= INSTRUCTIONS FOR THE TASK =
Nothing but the records themselves, exactly as written, should appear in the reply; leave out the pictures.

= PROVIDED RECORDS =
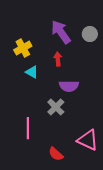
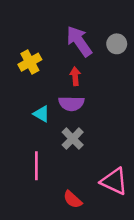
cyan triangle: (32, 72) -> (41, 114), moved
purple semicircle: (69, 86) -> (71, 104), moved

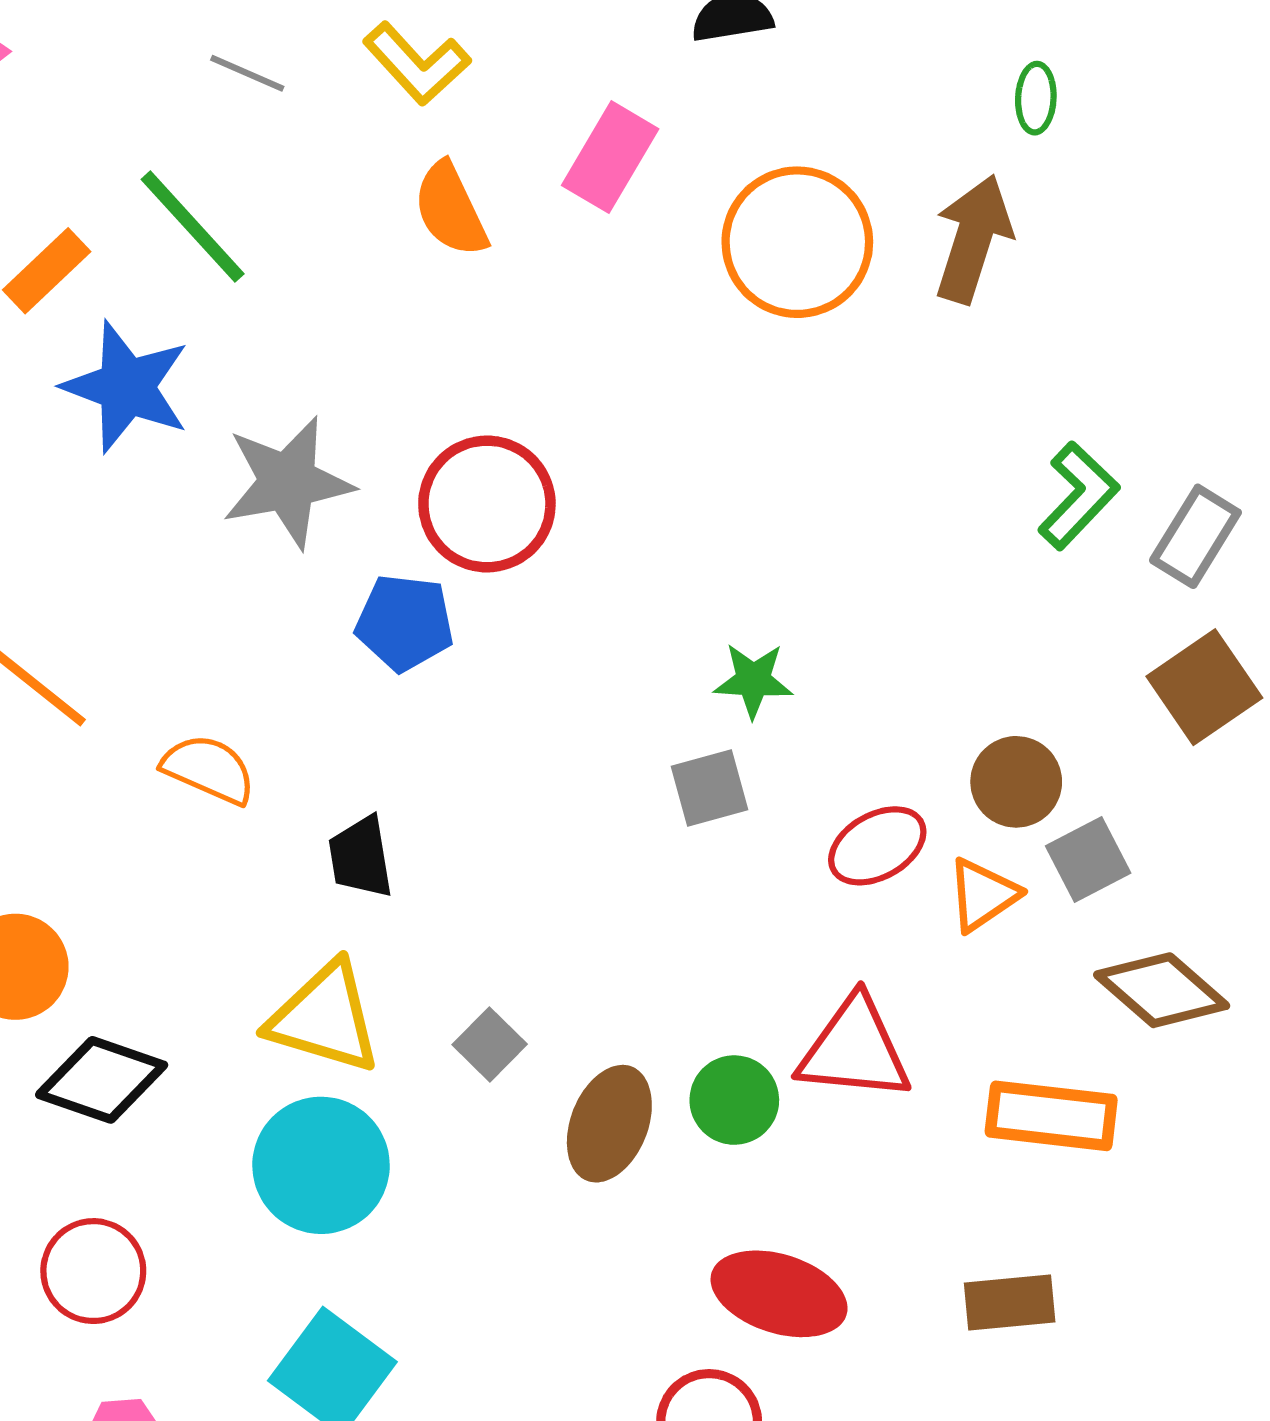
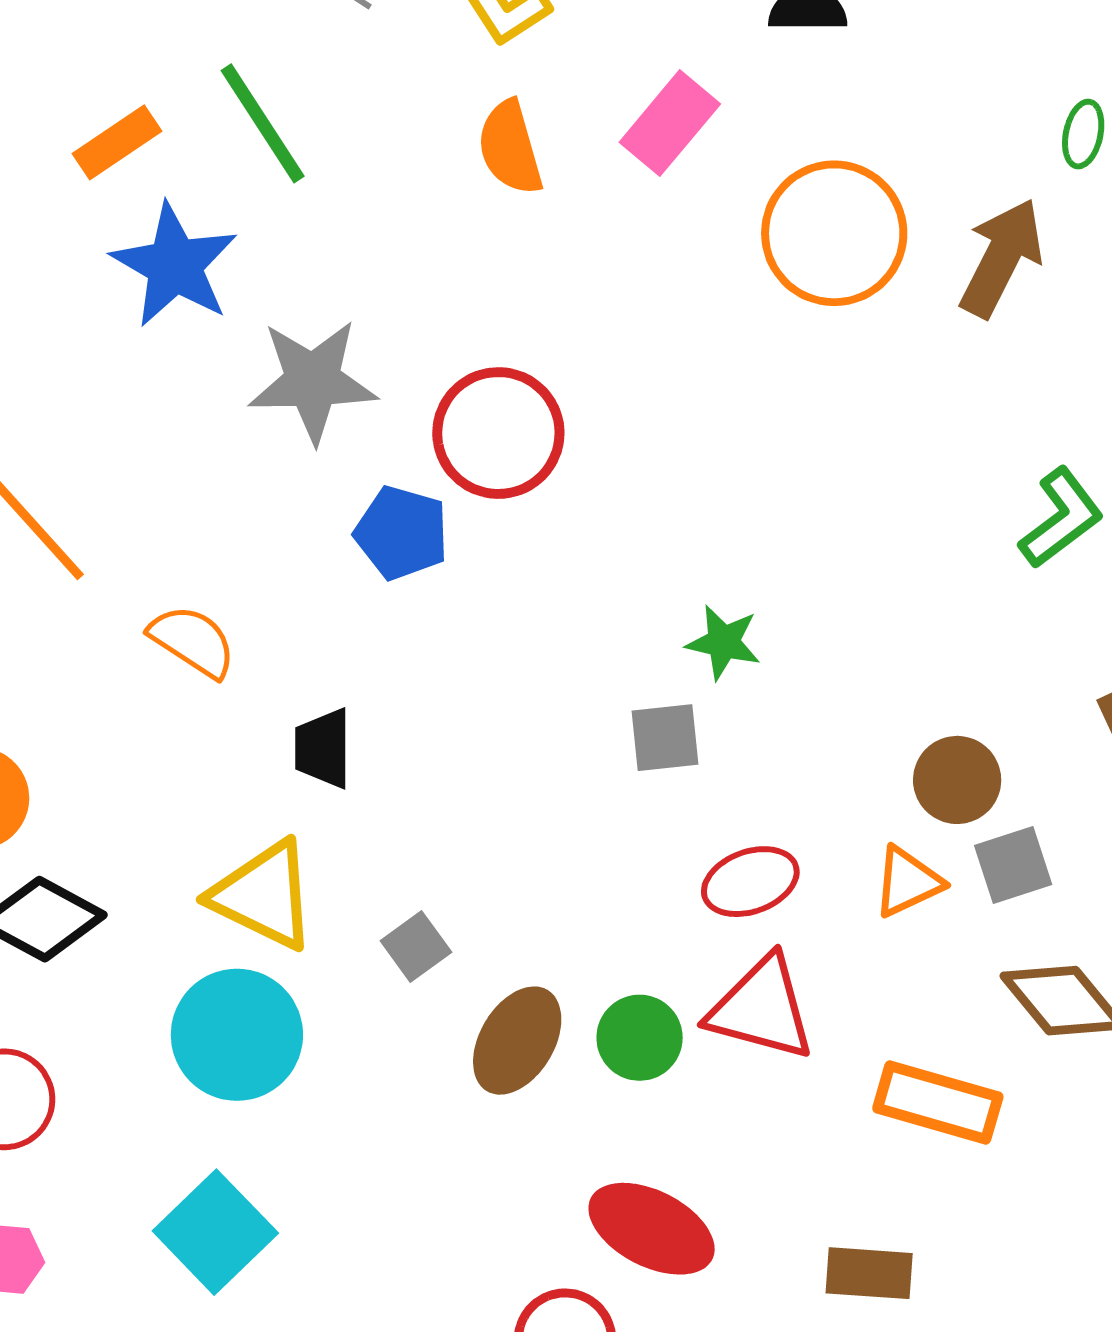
red ellipse: (877, 846) -> (750, 882), moved

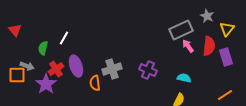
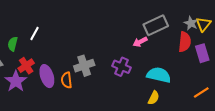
gray star: (207, 16) -> (191, 23), moved
pink arrow: (188, 46) -> (140, 42), moved, turned -80
purple ellipse: (76, 66) -> (47, 76), moved
cyan semicircle: (184, 78) -> (159, 75), size x1.6

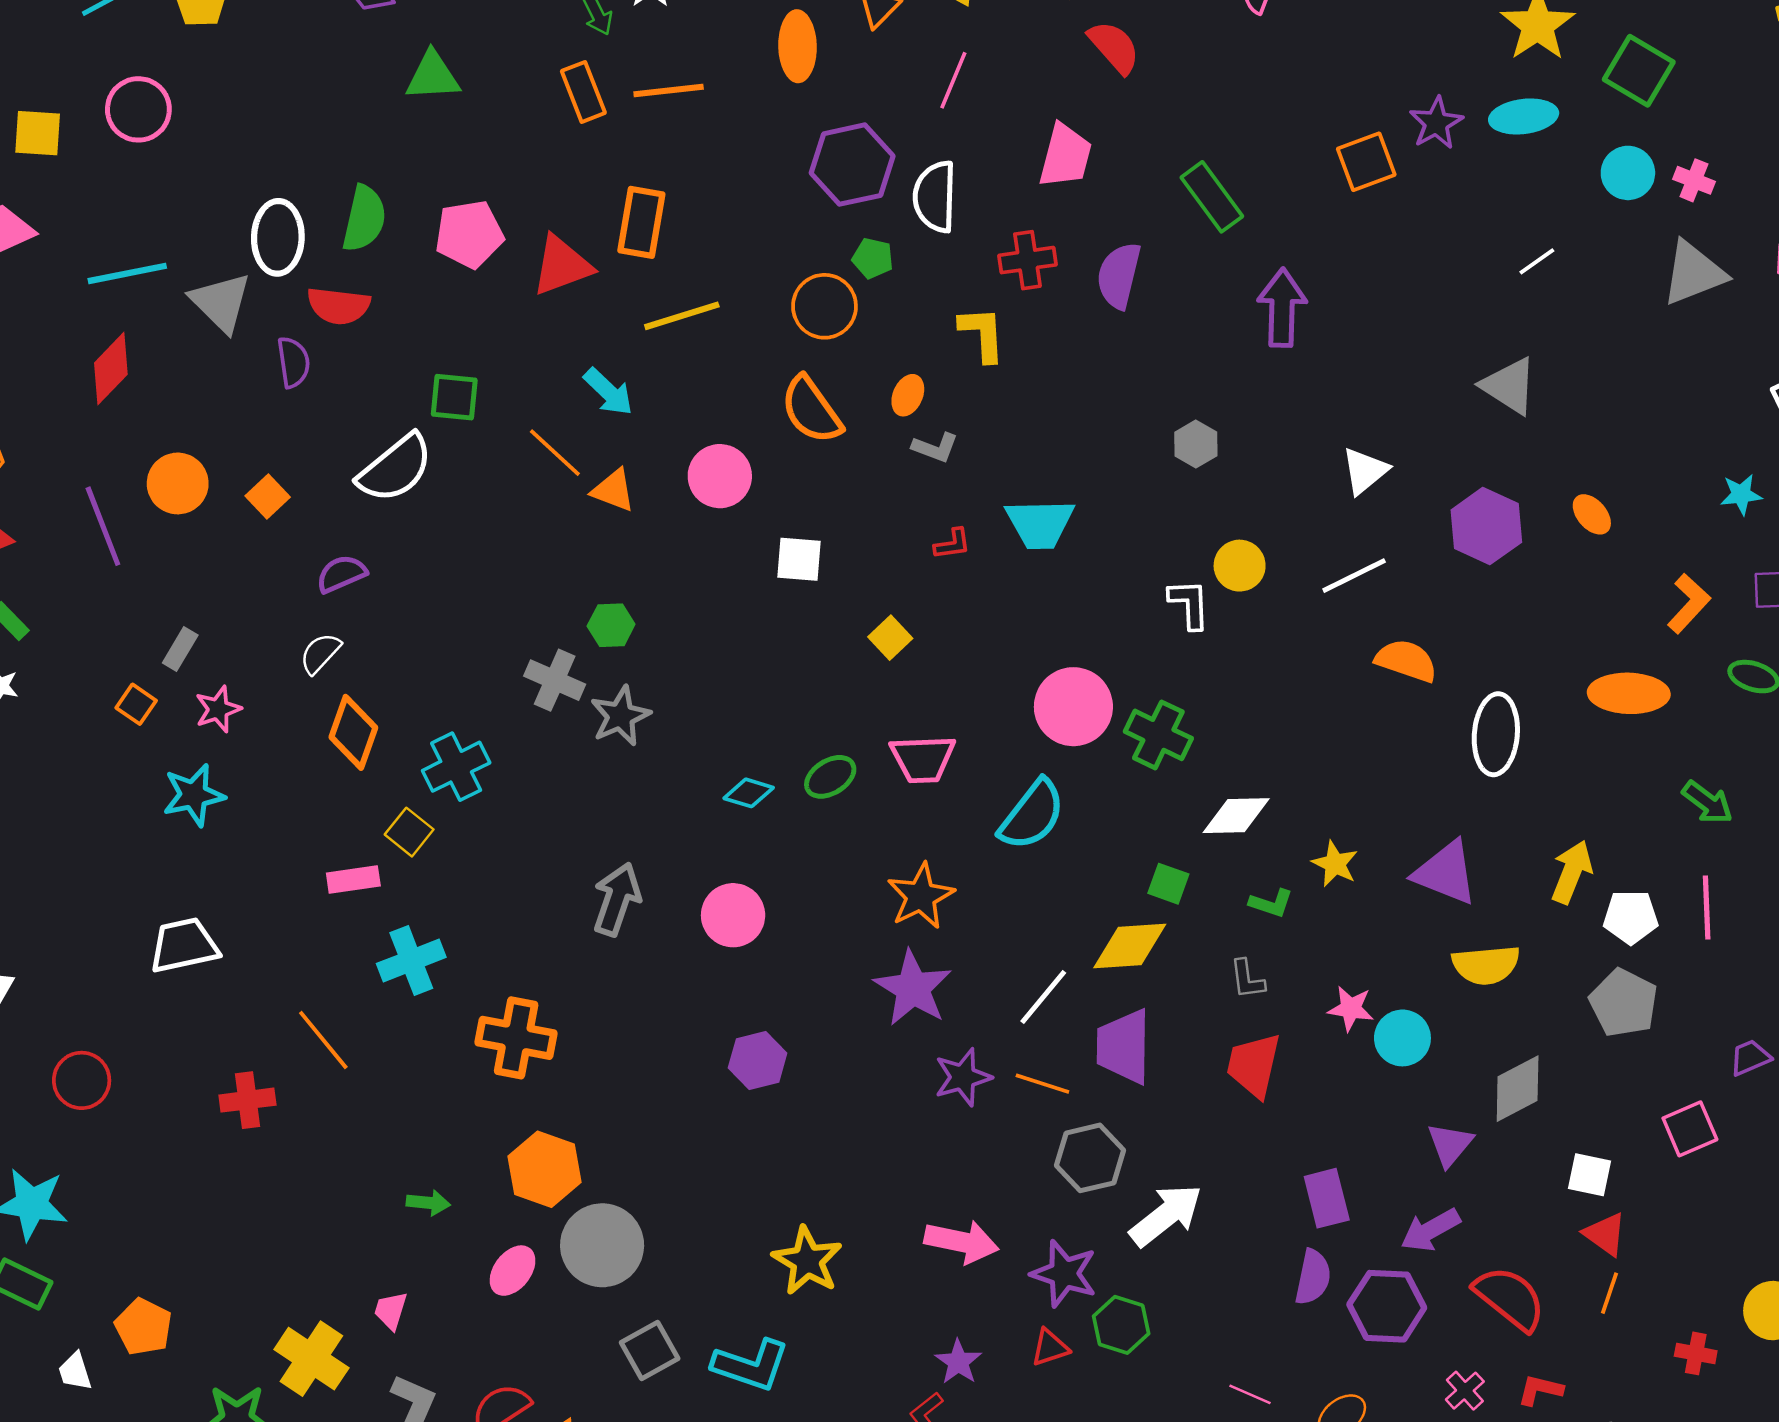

= TASK ANSWER =
cyan triangle: (32, 72) -> (41, 114), moved
purple semicircle: (69, 86) -> (71, 104), moved

red ellipse: (877, 846) -> (750, 882), moved

gray star: (207, 16) -> (191, 23), moved
pink arrow: (188, 46) -> (140, 42), moved, turned -80
purple ellipse: (76, 66) -> (47, 76), moved
cyan semicircle: (184, 78) -> (159, 75), size x1.6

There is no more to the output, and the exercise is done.